-- EXERCISE PROMPT --
Repeat everything in the listing exactly, except for the images.

-- SUPPLIED DATA --
------------

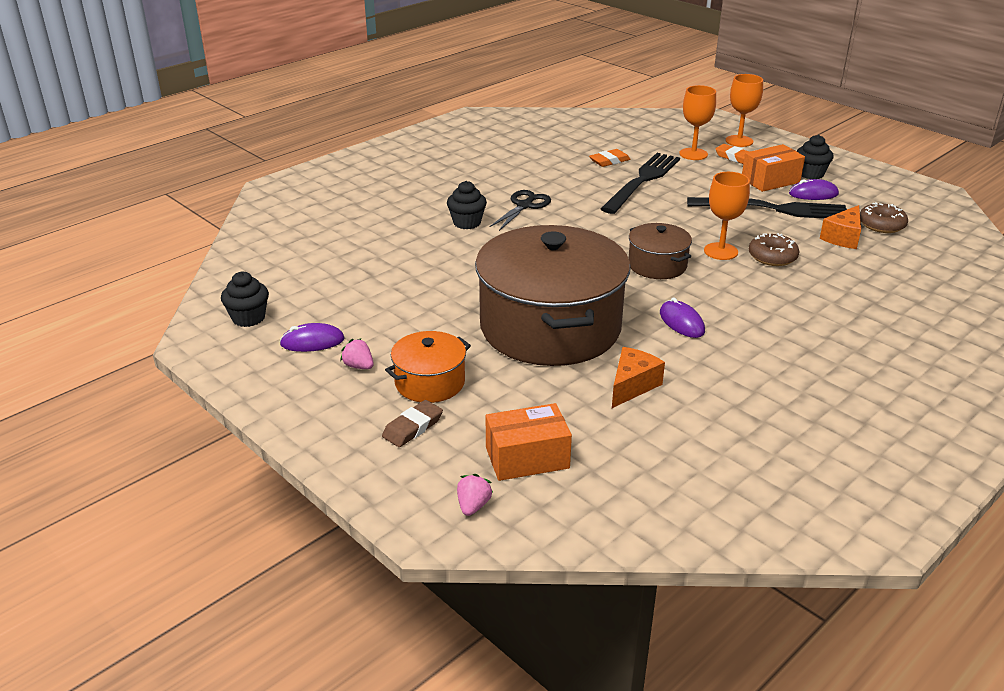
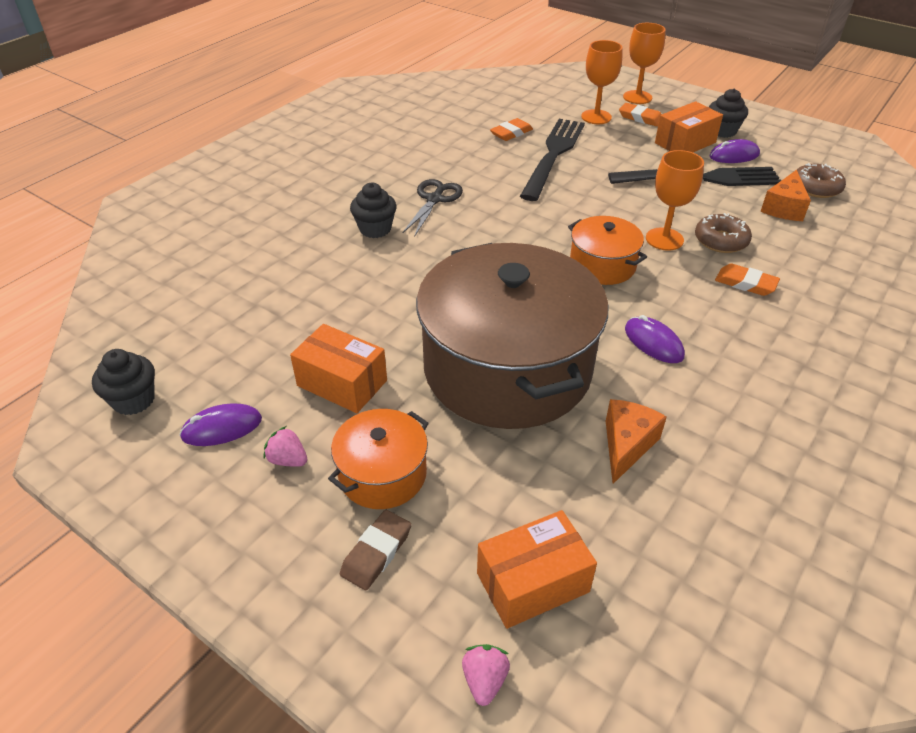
camera: 10 degrees left, 10 degrees up
brown pot [628,223,692,279] -> orange pot [568,216,647,285]
none -> orange box [290,324,387,413]
none -> orange eraser [715,264,780,296]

------------

-- RESPONSE --
camera: 10 degrees left, 10 degrees up
brown pot [628,223,692,279] -> orange pot [568,216,647,285]
none -> orange box [290,324,387,413]
none -> orange eraser [715,264,780,296]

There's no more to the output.